>>>

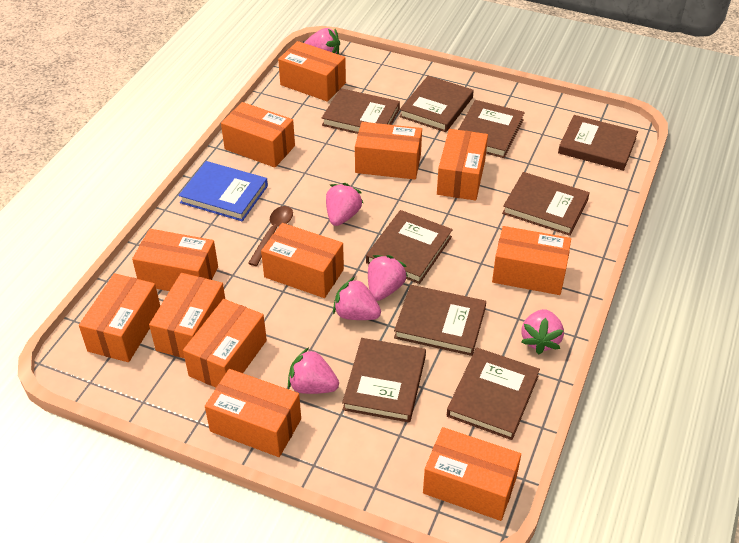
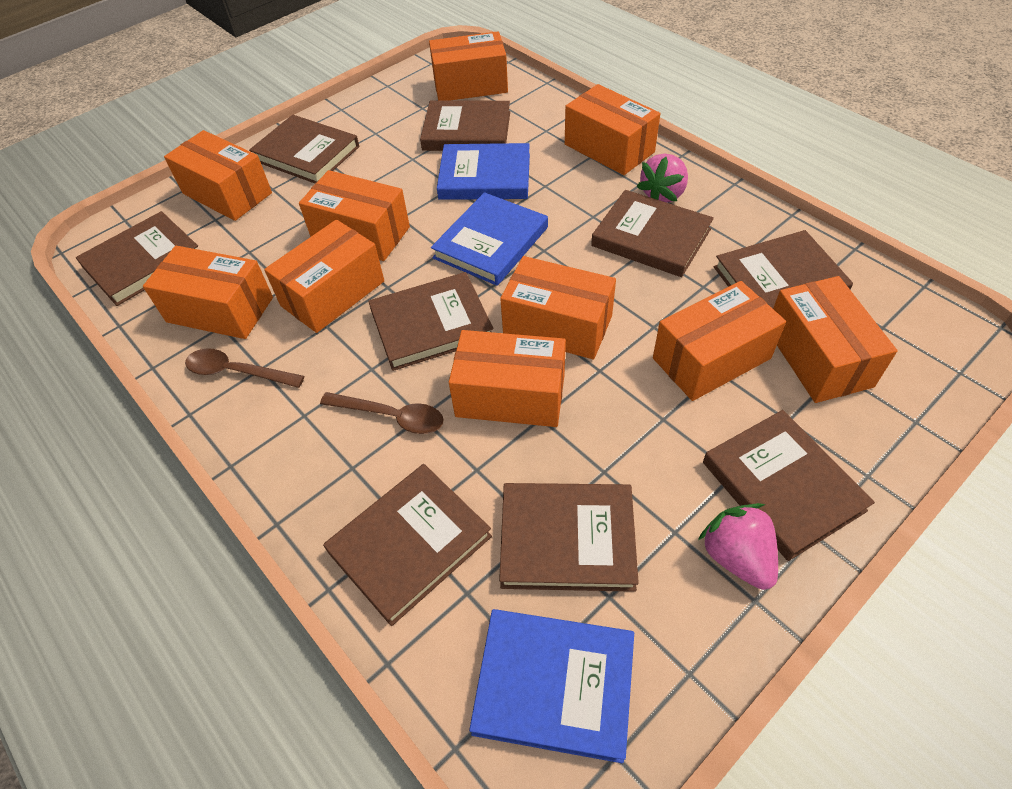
blue book: 1 -> 3
brown spoon: 1 -> 2
orange box: 12 -> 10
pink strawberry: 6 -> 2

<<<

◆ EXERCISE:
The lines beginning with the one that holds "brown spoon: 1 -> 2" and ending with the last line of the data above are to be reproduced exactly, and nothing else.

◆ SOLUTION BELOW:
brown spoon: 1 -> 2
orange box: 12 -> 10
pink strawberry: 6 -> 2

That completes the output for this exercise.